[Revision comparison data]
>>

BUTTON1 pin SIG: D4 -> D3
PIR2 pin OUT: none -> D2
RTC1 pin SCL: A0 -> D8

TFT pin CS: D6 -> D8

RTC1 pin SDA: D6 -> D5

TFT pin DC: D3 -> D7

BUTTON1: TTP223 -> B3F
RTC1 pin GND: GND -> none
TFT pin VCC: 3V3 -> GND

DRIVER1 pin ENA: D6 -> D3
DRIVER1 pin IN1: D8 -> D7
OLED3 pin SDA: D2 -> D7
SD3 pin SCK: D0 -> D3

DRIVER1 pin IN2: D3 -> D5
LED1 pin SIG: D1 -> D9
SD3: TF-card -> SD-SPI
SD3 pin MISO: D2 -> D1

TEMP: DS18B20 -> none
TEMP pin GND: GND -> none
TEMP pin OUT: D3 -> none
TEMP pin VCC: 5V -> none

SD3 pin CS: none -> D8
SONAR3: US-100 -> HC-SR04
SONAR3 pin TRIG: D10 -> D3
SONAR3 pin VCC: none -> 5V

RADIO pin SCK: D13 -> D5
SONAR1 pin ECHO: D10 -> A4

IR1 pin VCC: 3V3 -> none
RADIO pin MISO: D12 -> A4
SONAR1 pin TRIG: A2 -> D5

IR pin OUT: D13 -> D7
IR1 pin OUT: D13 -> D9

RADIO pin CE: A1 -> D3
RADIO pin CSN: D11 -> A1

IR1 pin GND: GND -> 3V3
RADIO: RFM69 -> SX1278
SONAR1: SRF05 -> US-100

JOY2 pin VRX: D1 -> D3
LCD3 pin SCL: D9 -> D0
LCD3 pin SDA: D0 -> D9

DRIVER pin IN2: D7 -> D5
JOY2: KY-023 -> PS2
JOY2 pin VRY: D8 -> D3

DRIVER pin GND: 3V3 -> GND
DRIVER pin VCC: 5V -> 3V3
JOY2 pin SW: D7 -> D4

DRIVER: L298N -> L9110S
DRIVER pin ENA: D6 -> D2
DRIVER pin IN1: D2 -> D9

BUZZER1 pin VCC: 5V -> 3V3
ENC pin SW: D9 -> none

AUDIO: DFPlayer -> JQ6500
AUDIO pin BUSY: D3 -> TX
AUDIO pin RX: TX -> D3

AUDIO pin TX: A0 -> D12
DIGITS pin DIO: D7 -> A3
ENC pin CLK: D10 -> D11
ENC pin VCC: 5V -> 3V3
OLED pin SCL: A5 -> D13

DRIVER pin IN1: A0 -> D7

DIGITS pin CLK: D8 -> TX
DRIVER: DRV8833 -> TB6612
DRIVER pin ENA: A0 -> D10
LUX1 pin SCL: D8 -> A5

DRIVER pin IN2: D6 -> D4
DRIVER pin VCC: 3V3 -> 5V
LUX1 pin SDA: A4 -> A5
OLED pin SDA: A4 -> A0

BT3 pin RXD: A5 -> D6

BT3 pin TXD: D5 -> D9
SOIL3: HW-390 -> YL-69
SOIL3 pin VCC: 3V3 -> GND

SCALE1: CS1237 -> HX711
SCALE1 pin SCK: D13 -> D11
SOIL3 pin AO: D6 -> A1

<<

| EXERCISE AIM |
Each entry above must be repeated word for word.

| WRITTEN ANSWER |
BUTTON1 pin SIG: D4 -> D3
PIR2 pin OUT: none -> D2
RTC1 pin SCL: A0 -> D8

TFT pin CS: D6 -> D8

RTC1 pin SDA: D6 -> D5

TFT pin DC: D3 -> D7

BUTTON1: TTP223 -> B3F
RTC1 pin GND: GND -> none
TFT pin VCC: 3V3 -> GND

DRIVER1 pin ENA: D6 -> D3
DRIVER1 pin IN1: D8 -> D7
OLED3 pin SDA: D2 -> D7
SD3 pin SCK: D0 -> D3

DRIVER1 pin IN2: D3 -> D5
LED1 pin SIG: D1 -> D9
SD3: TF-card -> SD-SPI
SD3 pin MISO: D2 -> D1

TEMP: DS18B20 -> none
TEMP pin GND: GND -> none
TEMP pin OUT: D3 -> none
TEMP pin VCC: 5V -> none

SD3 pin CS: none -> D8
SONAR3: US-100 -> HC-SR04
SONAR3 pin TRIG: D10 -> D3
SONAR3 pin VCC: none -> 5V

RADIO pin SCK: D13 -> D5
SONAR1 pin ECHO: D10 -> A4

IR1 pin VCC: 3V3 -> none
RADIO pin MISO: D12 -> A4
SONAR1 pin TRIG: A2 -> D5

IR pin OUT: D13 -> D7
IR1 pin OUT: D13 -> D9

RADIO pin CE: A1 -> D3
RADIO pin CSN: D11 -> A1

IR1 pin GND: GND -> 3V3
RADIO: RFM69 -> SX1278
SONAR1: SRF05 -> US-100

JOY2 pin VRX: D1 -> D3
LCD3 pin SCL: D9 -> D0
LCD3 pin SDA: D0 -> D9

DRIVER pin IN2: D7 -> D5
JOY2: KY-023 -> PS2
JOY2 pin VRY: D8 -> D3

DRIVER pin GND: 3V3 -> GND
DRIVER pin VCC: 5V -> 3V3
JOY2 pin SW: D7 -> D4

DRIVER: L298N -> L9110S
DRIVER pin ENA: D6 -> D2
DRIVER pin IN1: D2 -> D9

BUZZER1 pin VCC: 5V -> 3V3
ENC pin SW: D9 -> none

AUDIO: DFPlayer -> JQ6500
AUDIO pin BUSY: D3 -> TX
AUDIO pin RX: TX -> D3

AUDIO pin TX: A0 -> D12
DIGITS pin DIO: D7 -> A3
ENC pin CLK: D10 -> D11
ENC pin VCC: 5V -> 3V3
OLED pin SCL: A5 -> D13

DRIVER pin IN1: A0 -> D7

DIGITS pin CLK: D8 -> TX
DRIVER: DRV8833 -> TB6612
DRIVER pin ENA: A0 -> D10
LUX1 pin SCL: D8 -> A5

DRIVER pin IN2: D6 -> D4
DRIVER pin VCC: 3V3 -> 5V
LUX1 pin SDA: A4 -> A5
OLED pin SDA: A4 -> A0

BT3 pin RXD: A5 -> D6

BT3 pin TXD: D5 -> D9
SOIL3: HW-390 -> YL-69
SOIL3 pin VCC: 3V3 -> GND

SCALE1: CS1237 -> HX711
SCALE1 pin SCK: D13 -> D11
SOIL3 pin AO: D6 -> A1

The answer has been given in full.